> _TASK TO CARRY OUT_
Below are some records. Return exactly the lines from the one containing "R10: 47k (GND, n1) -> 47k (GND, n10)" through the one containing "V2: AC 230V (GND, n7) -> AC 1V (GND, n7)", both included, and only those.

> _DATA RECORDS_
┄┄┄┄┄┄┄┄┄┄┄┄┄┄┄┄┄┄┄┄

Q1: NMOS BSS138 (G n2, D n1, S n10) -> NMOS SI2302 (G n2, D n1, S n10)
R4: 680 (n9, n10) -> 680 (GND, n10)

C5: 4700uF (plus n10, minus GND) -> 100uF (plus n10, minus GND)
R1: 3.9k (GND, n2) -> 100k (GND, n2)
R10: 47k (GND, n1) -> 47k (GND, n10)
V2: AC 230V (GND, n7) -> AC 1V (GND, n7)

┄┄┄┄┄┄┄┄┄┄┄┄┄┄┄┄┄┄┄┄

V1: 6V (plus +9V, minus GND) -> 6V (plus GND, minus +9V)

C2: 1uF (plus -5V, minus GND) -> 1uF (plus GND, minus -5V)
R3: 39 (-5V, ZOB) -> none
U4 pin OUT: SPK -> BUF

┄┄┄┄┄┄┄┄┄┄┄┄┄┄┄┄┄┄┄┄

> _PROBLEM SOLUTION_
R10: 47k (GND, n1) -> 47k (GND, n10)
V2: AC 230V (GND, n7) -> AC 1V (GND, n7)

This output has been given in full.